··· SUPPLIED DATA

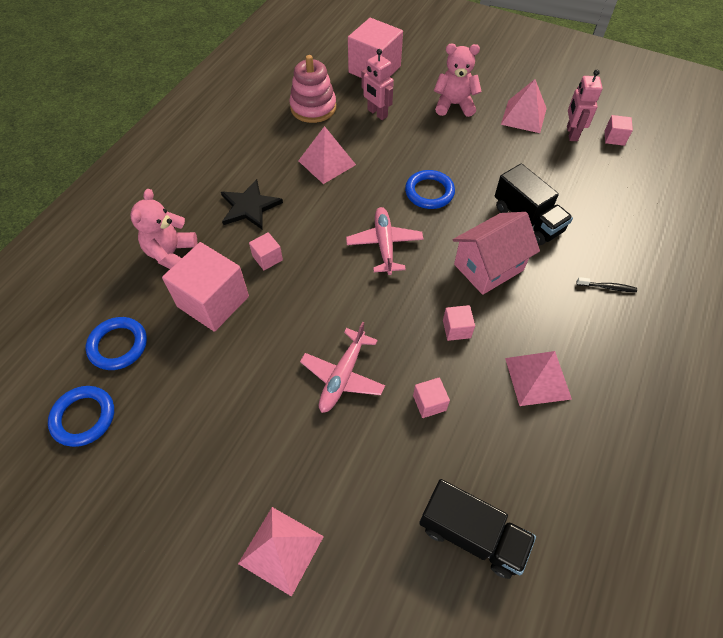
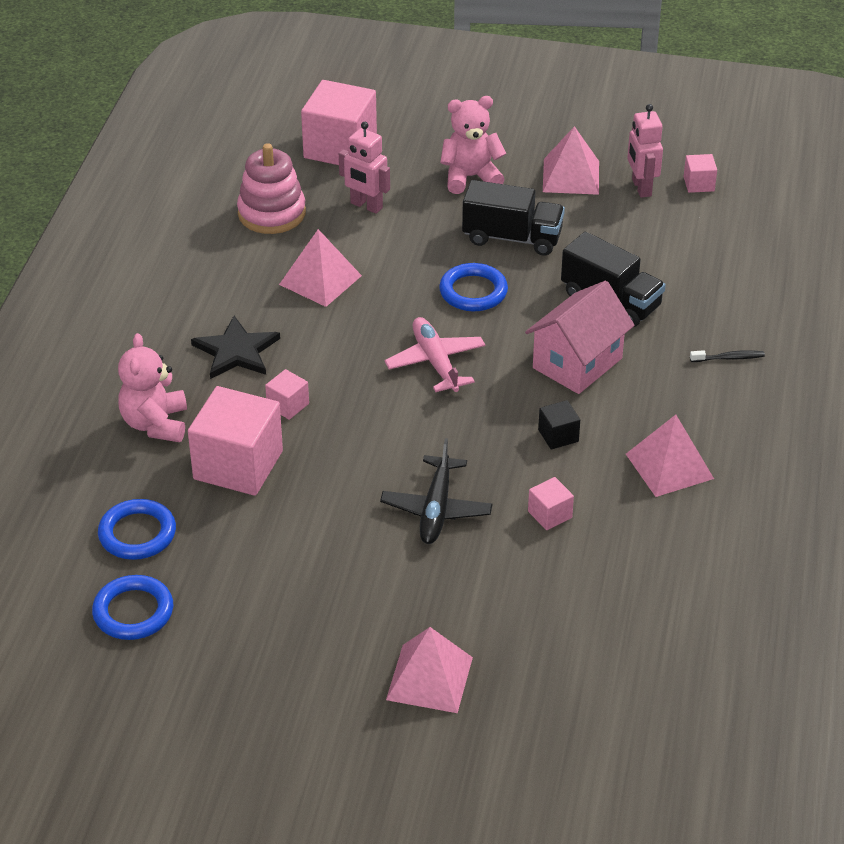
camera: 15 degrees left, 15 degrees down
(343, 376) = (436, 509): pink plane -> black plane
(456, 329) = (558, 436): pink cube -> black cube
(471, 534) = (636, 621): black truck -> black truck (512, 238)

······
··· SUPPLIED DATA

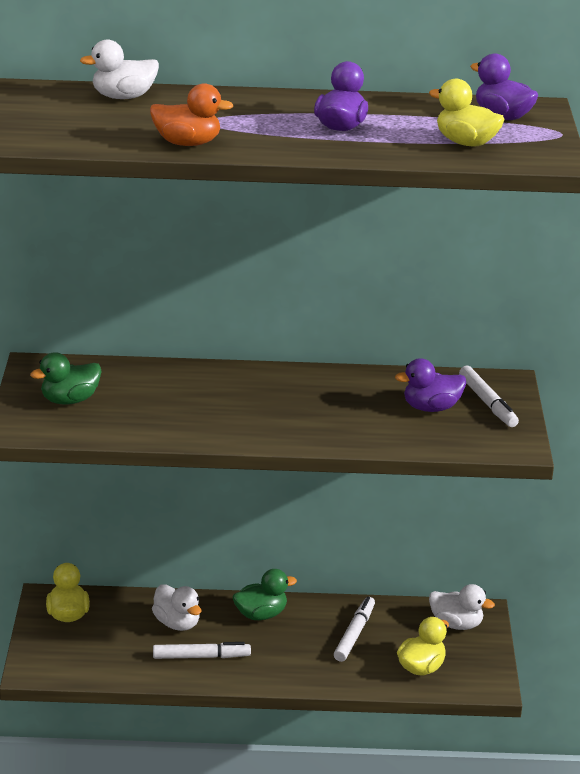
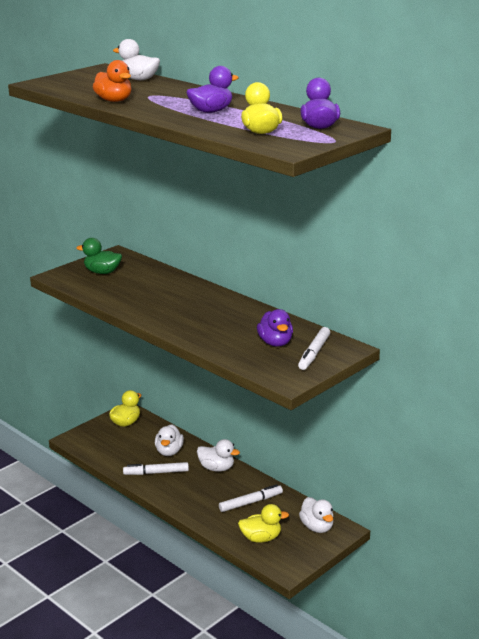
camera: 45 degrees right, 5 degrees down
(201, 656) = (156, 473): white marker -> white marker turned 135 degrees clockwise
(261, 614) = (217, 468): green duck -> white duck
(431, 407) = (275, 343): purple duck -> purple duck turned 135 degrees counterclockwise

······

## INSTRUCTIONS FOR THE TASK
In the entries above, the lines between the one holding "camera: 15 degrees left, 15 degrees down" and the one holding "(471, 534) = (636, 621): black", inclusive, are to be printed exactly as written, and those alone.

## FINISHED TASK
camera: 15 degrees left, 15 degrees down
(343, 376) = (436, 509): pink plane -> black plane
(456, 329) = (558, 436): pink cube -> black cube
(471, 534) = (636, 621): black truck -> black truck (512, 238)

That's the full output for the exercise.